##### DATA RECORDS

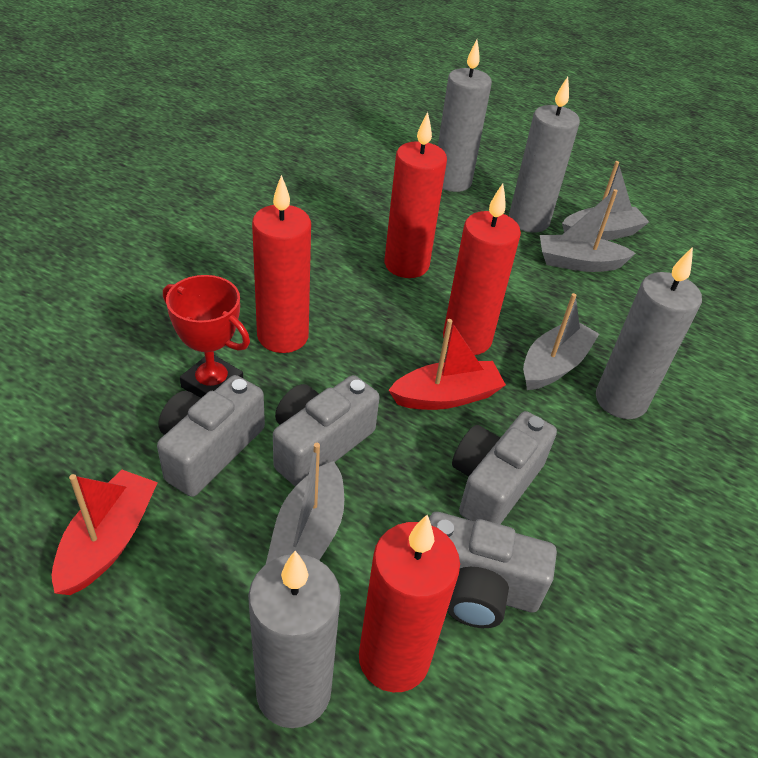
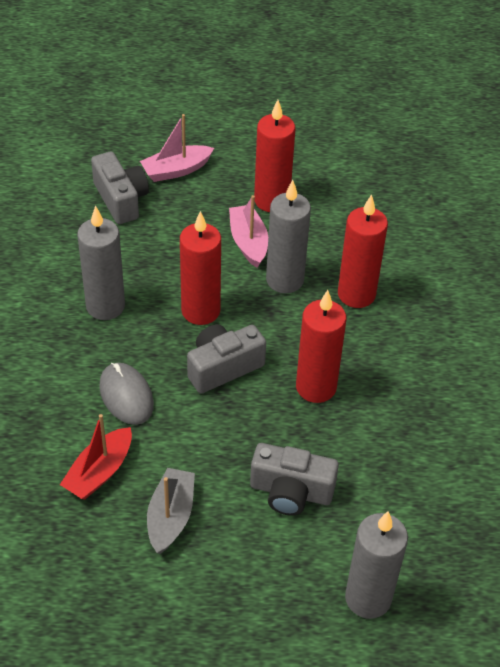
grey boat: 4 -> 1
grey camera: 4 -> 3
grey candle: 4 -> 3
grey mouse: 0 -> 1
pink boat: 0 -> 2
red boat: 2 -> 1
red trophy: 1 -> 0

##########

** YOUR INSTRUCTIONS **
The whole listing above must be returned exactly as written, with no pictures carried over.

** ANSWER TO THIS EXERCISE **
grey boat: 4 -> 1
grey camera: 4 -> 3
grey candle: 4 -> 3
grey mouse: 0 -> 1
pink boat: 0 -> 2
red boat: 2 -> 1
red trophy: 1 -> 0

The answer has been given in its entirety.